For each line of the data that includes the word "diode", copy the line.

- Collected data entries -
--- START ---

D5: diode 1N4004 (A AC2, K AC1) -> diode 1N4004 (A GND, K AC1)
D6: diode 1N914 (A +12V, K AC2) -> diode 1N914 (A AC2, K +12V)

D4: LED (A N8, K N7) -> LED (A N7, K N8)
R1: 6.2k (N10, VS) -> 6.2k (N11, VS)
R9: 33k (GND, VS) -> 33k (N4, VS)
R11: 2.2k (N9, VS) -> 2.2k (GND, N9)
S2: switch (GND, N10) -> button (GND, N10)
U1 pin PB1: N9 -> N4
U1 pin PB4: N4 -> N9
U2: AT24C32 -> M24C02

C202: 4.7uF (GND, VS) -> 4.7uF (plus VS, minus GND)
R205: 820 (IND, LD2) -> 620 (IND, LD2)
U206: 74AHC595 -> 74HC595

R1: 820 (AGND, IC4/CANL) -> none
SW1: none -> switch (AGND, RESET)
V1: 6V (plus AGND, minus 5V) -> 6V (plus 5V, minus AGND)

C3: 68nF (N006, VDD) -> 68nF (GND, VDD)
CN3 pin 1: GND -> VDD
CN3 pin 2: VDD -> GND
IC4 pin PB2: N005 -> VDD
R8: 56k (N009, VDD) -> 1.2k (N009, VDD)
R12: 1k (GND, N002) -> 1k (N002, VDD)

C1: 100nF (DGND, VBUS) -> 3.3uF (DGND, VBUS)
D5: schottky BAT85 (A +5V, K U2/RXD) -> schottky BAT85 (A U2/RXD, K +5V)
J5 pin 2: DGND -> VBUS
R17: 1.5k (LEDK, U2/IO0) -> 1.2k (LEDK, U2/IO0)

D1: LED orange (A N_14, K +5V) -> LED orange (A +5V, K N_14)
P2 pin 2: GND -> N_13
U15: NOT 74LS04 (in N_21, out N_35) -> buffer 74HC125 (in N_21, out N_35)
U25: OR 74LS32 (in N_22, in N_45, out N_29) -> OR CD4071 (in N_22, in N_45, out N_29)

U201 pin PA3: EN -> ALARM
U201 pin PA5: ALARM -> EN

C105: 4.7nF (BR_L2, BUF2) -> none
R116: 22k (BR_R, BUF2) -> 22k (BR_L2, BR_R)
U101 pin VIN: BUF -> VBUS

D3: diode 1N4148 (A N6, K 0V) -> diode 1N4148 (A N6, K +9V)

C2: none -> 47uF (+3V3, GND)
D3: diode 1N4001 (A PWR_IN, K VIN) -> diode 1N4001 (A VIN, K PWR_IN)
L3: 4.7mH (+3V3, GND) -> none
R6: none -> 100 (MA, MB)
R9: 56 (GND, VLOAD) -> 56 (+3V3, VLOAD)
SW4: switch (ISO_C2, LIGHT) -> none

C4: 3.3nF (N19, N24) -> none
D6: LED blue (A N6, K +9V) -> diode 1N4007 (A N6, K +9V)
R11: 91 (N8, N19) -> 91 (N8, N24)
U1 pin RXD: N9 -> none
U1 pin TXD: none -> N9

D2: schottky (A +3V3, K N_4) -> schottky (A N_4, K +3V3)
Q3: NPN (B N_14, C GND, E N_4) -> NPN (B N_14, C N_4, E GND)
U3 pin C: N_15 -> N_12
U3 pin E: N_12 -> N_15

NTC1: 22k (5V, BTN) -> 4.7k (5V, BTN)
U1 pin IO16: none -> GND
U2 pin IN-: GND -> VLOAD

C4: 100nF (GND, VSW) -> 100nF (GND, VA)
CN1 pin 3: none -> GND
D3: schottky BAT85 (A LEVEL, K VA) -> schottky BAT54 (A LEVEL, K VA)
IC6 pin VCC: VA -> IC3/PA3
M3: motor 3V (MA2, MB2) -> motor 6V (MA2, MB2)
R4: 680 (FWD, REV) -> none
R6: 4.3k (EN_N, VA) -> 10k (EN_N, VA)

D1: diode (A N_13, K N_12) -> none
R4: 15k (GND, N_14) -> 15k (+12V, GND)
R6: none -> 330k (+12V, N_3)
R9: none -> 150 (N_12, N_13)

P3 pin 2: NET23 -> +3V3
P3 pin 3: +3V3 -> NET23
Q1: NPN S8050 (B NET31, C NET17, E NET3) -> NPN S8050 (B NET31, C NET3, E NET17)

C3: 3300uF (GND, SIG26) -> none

--- END ---

- Response to this task -
D5: diode 1N4004 (A AC2, K AC1) -> diode 1N4004 (A GND, K AC1)
D6: diode 1N914 (A +12V, K AC2) -> diode 1N914 (A AC2, K +12V)
D3: diode 1N4148 (A N6, K 0V) -> diode 1N4148 (A N6, K +9V)
D3: diode 1N4001 (A PWR_IN, K VIN) -> diode 1N4001 (A VIN, K PWR_IN)
D6: LED blue (A N6, K +9V) -> diode 1N4007 (A N6, K +9V)
D1: diode (A N_13, K N_12) -> none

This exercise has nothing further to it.